** Opening SUPPLIED ENTRIES block **

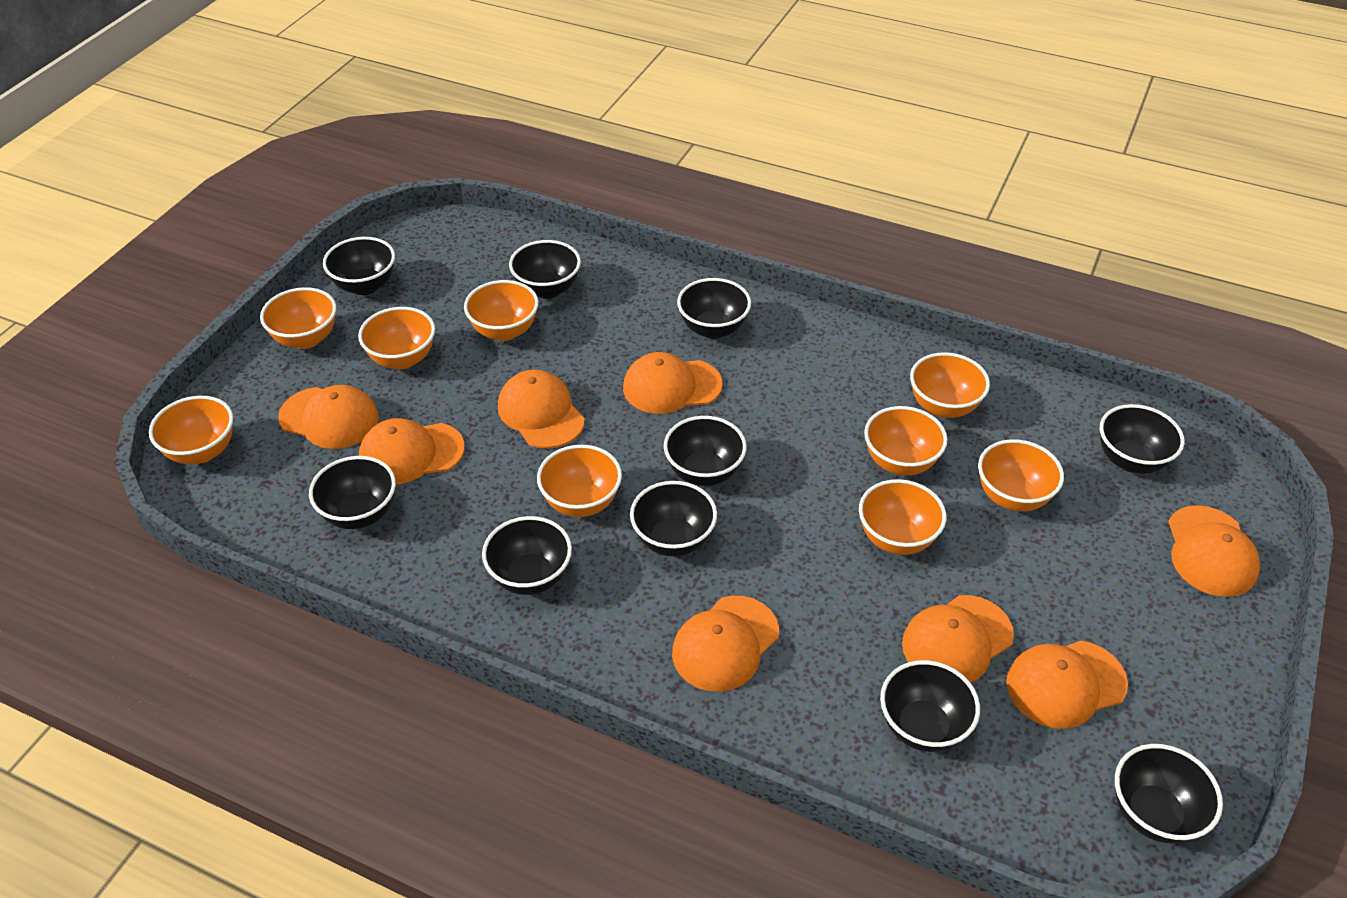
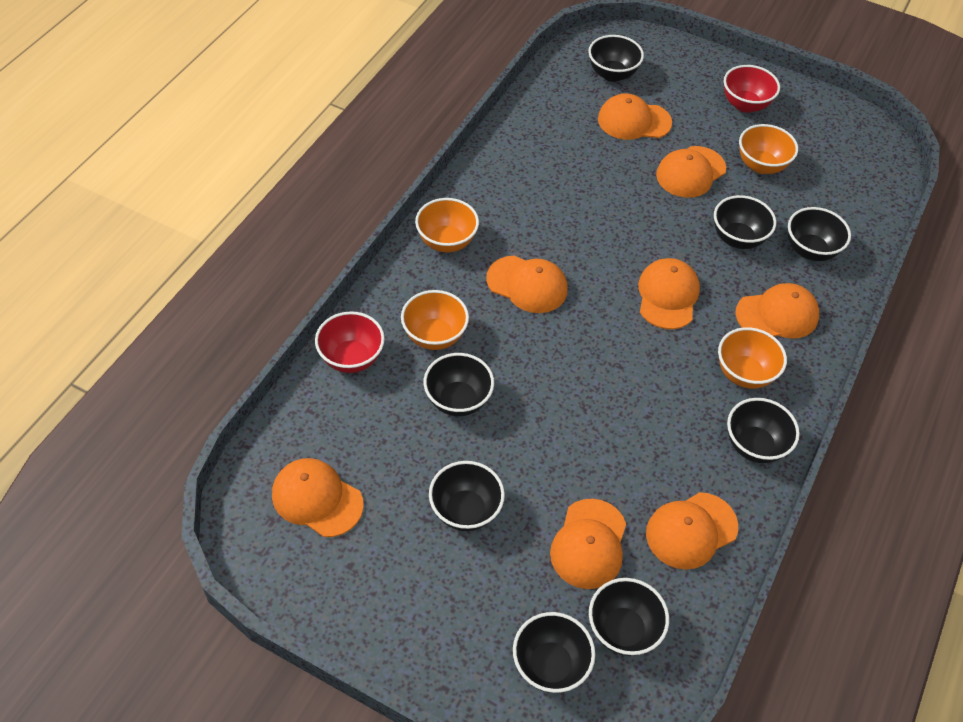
black bowl: 10 -> 8
orange bowl: 9 -> 4
red bowl: 0 -> 2

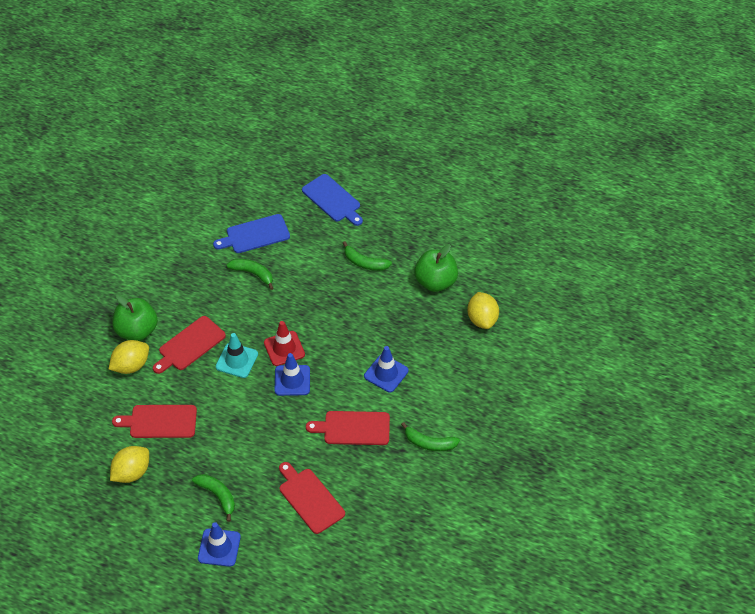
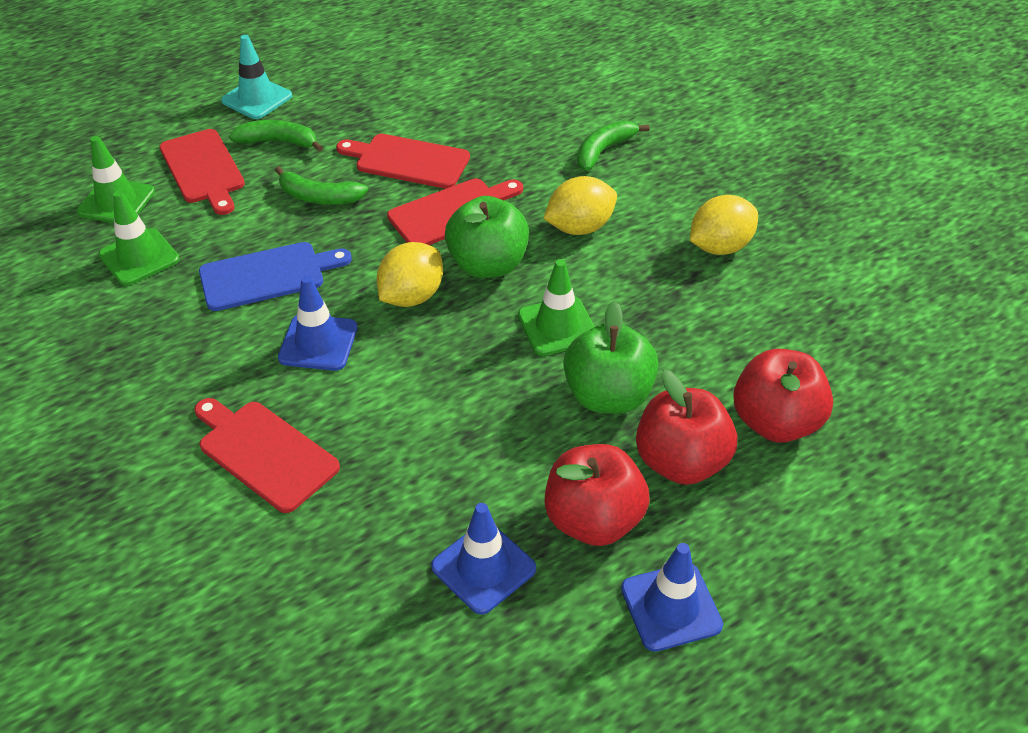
blue cutting board: 2 -> 1
green banana: 4 -> 3
green traffic cone: 0 -> 3
red apple: 0 -> 3
red traffic cone: 1 -> 0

** Closing SUPPLIED ENTRIES block **

● **WHAT YOU HAVE TO DO**: Only output the lines from the one with "green traffic cone: 0 -> 3" through the end of the entries above, exactly as they are.

● **RESULT**:
green traffic cone: 0 -> 3
red apple: 0 -> 3
red traffic cone: 1 -> 0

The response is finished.